### TASK PROMPT:
Which lines of the data hold the word "none"? Copy all of them.
-- DATA TO EXAMINE follows --
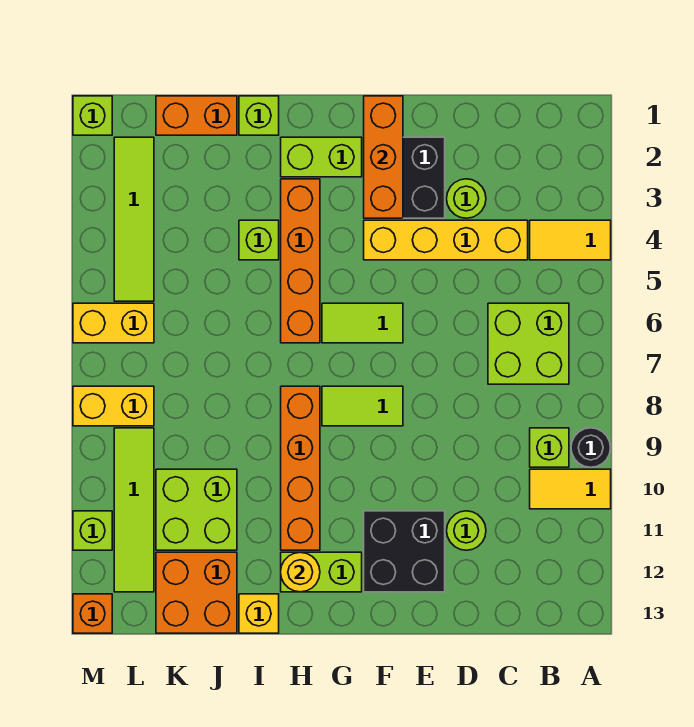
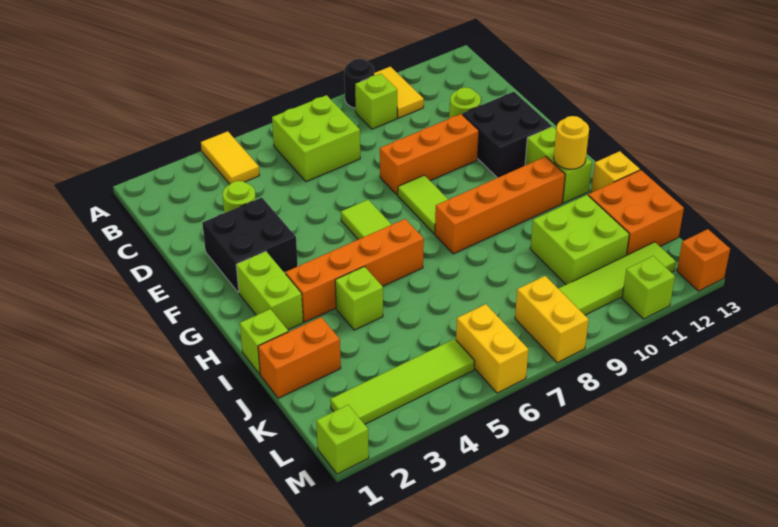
yellow 1x4 brick [364,220,528,260] -> none
orange 1x3 brick [364,96,403,218] -> orange 1x3 brick moved to [380,114,479,195]
orange 1x2 brick [156,96,237,135] -> orange 1x2 brick turned to [258,317,341,398]

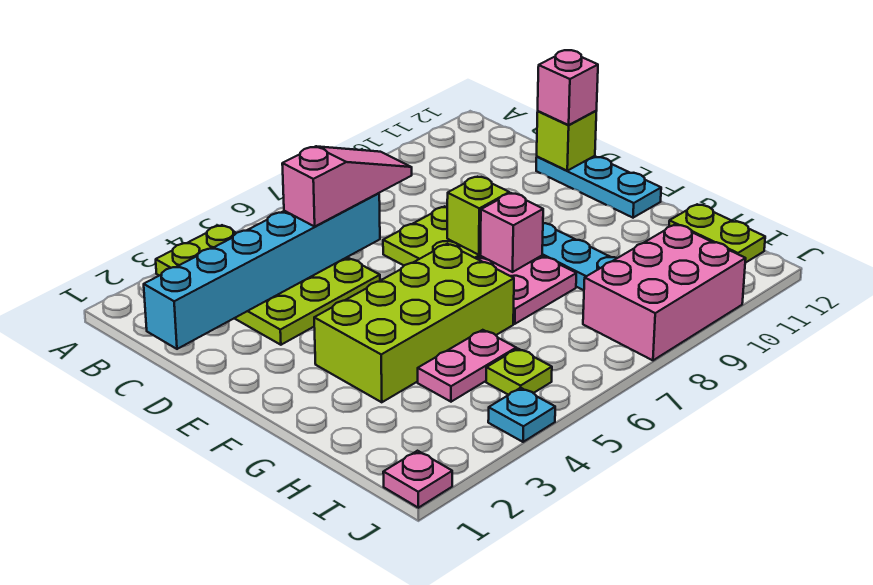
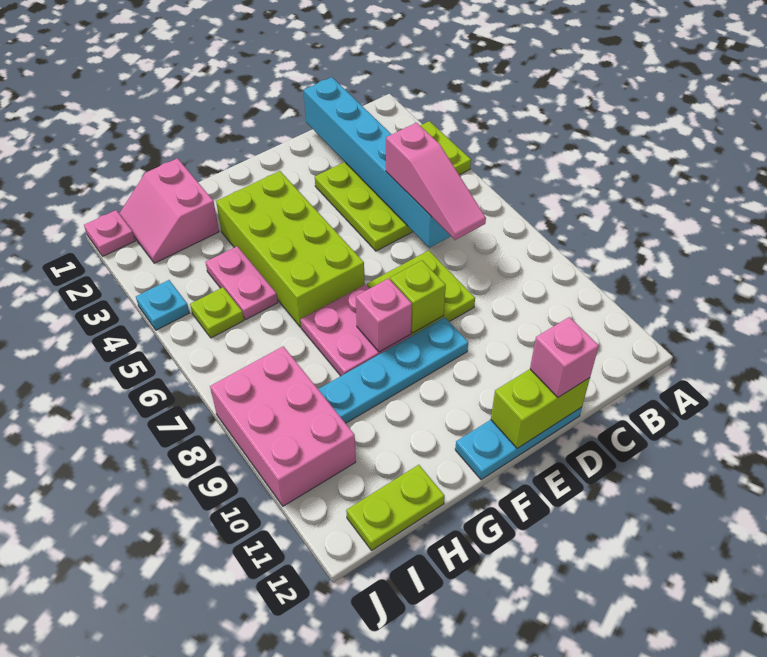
lime 1x1 brick [537,111,596,171] -> lime 1x2 brick [491,369,590,448]
none -> pink 2x2 slope [119,158,219,263]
-- DATA TO EXAMINE concluded --
### RESPONSE AREA:
yellow 1x4 brick [364,220,528,260] -> none
none -> pink 2x2 slope [119,158,219,263]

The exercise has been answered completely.